**Task statement**
From the entries, copy every line that carries the string "COIL".

**Provided records**

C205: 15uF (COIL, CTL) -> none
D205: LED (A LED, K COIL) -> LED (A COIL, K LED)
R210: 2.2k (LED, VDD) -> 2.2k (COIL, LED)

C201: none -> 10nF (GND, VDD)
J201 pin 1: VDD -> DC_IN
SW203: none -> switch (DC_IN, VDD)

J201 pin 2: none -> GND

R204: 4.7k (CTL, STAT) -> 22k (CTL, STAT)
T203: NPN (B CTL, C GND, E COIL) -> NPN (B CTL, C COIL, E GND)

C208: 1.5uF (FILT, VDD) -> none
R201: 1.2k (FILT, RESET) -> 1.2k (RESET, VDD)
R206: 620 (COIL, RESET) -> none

---

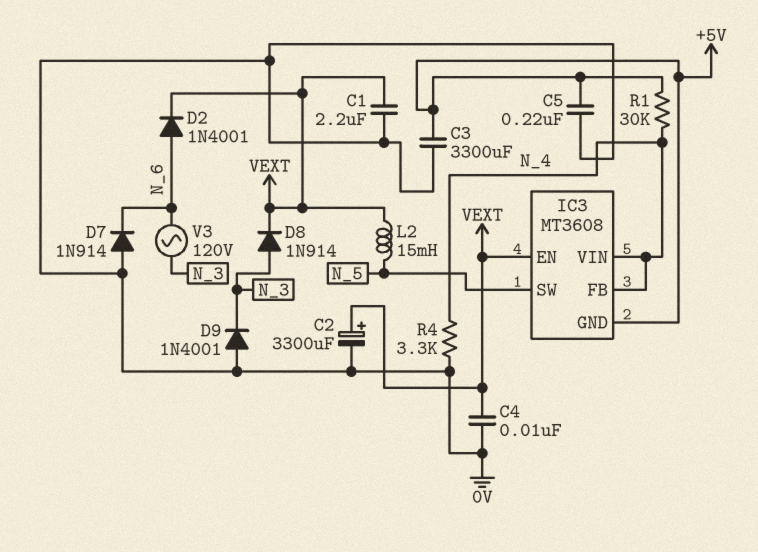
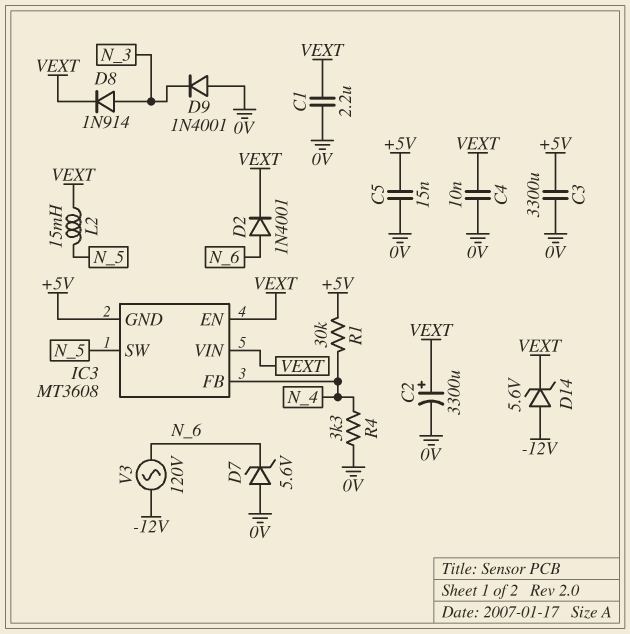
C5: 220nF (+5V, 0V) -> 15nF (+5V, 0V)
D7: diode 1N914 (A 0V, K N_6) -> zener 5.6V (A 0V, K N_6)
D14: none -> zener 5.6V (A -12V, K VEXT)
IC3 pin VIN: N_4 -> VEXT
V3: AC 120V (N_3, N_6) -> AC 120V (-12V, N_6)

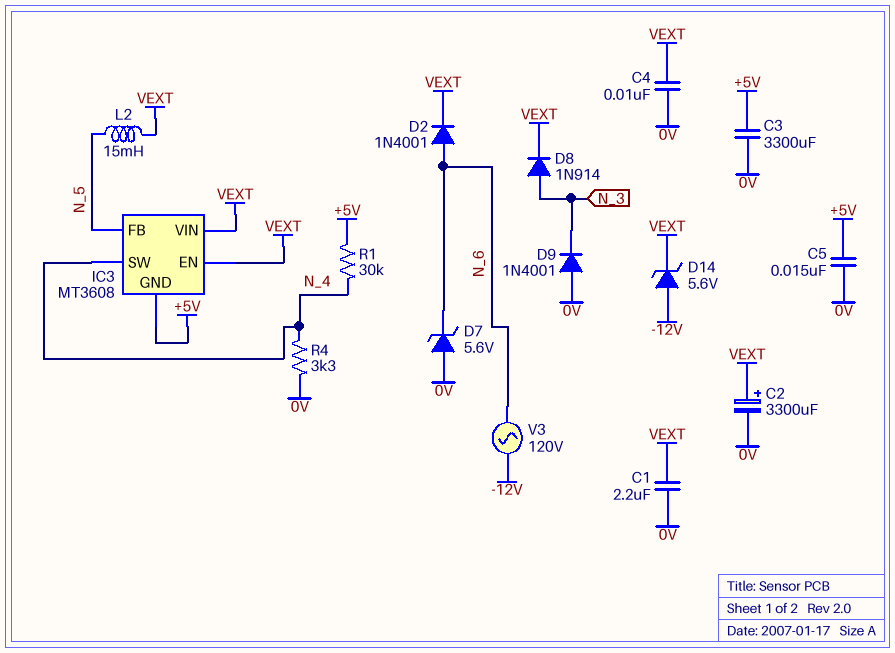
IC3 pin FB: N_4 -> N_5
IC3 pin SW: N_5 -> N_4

**Response below**
C205: 15uF (COIL, CTL) -> none
D205: LED (A LED, K COIL) -> LED (A COIL, K LED)
R210: 2.2k (LED, VDD) -> 2.2k (COIL, LED)
T203: NPN (B CTL, C GND, E COIL) -> NPN (B CTL, C COIL, E GND)
R206: 620 (COIL, RESET) -> none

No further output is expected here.